Supplied information:
=-=-=
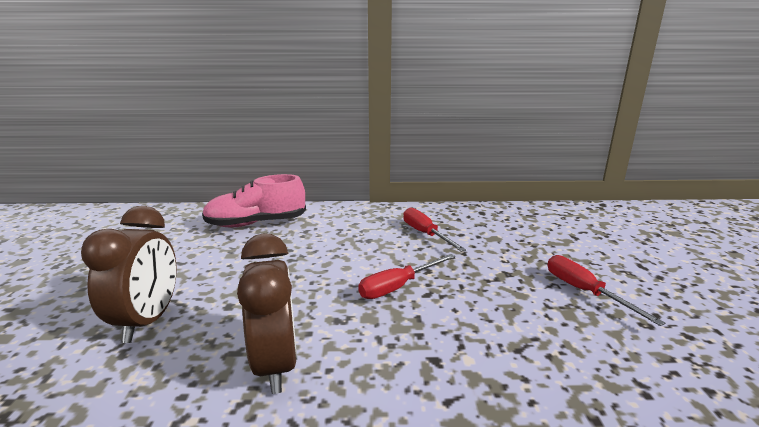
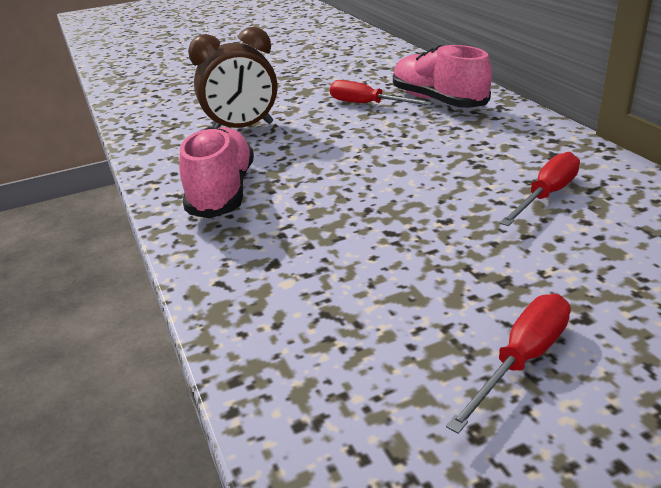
camera: 70 degrees right, 10 degrees up
(276, 364) = (222, 192): brown clock -> pink shoe
(398, 287) = (388, 211): red screwdriver -> red screwdriver (367, 104)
=-=-=
Instructions to follow: Output the full material above exactly, leaving every picture out.

Exercise output:
camera: 70 degrees right, 10 degrees up
(276, 364) = (222, 192): brown clock -> pink shoe
(398, 287) = (388, 211): red screwdriver -> red screwdriver (367, 104)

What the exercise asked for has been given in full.